Using the material below, return exactly the lines between the one holding "brown bottle: 9 -> 12" and the one holding "turquoise domino: 2 -> 5", inclusive, and no others.

Records to use:
**********

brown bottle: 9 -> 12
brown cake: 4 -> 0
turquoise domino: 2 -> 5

**********

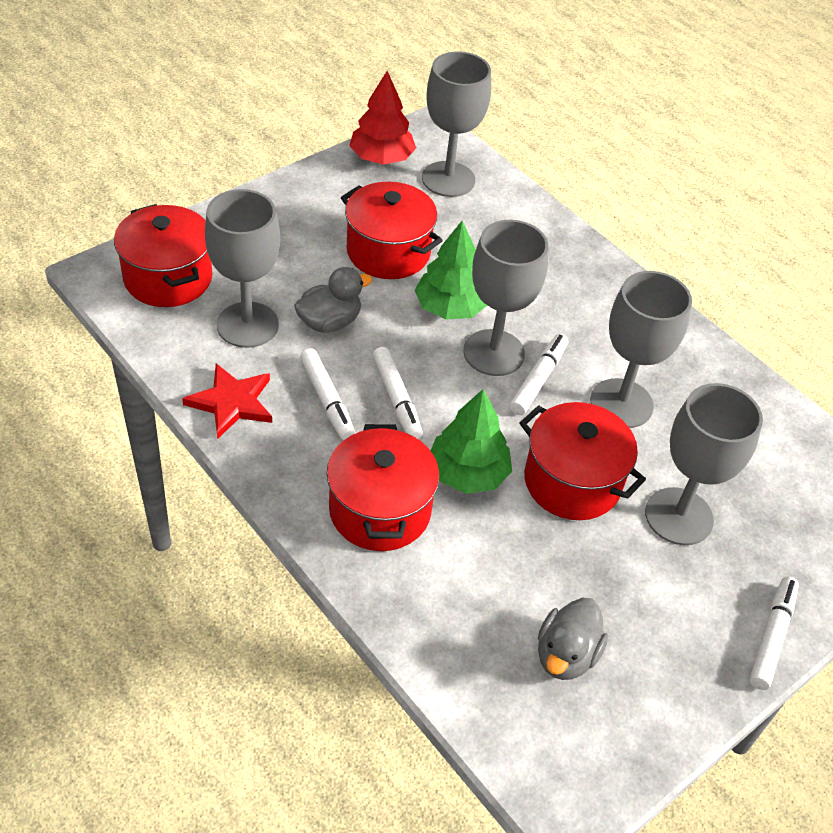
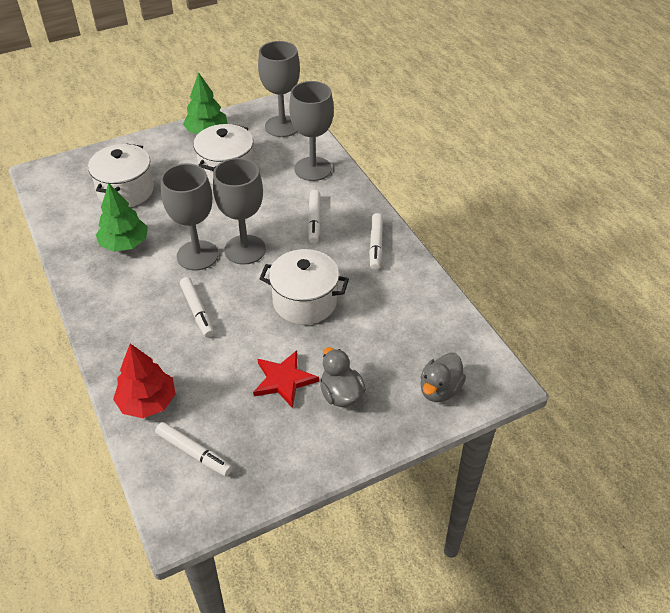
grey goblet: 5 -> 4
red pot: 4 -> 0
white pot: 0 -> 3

**********

Result for this task:
brown bottle: 9 -> 12
brown cake: 4 -> 0
turquoise domino: 2 -> 5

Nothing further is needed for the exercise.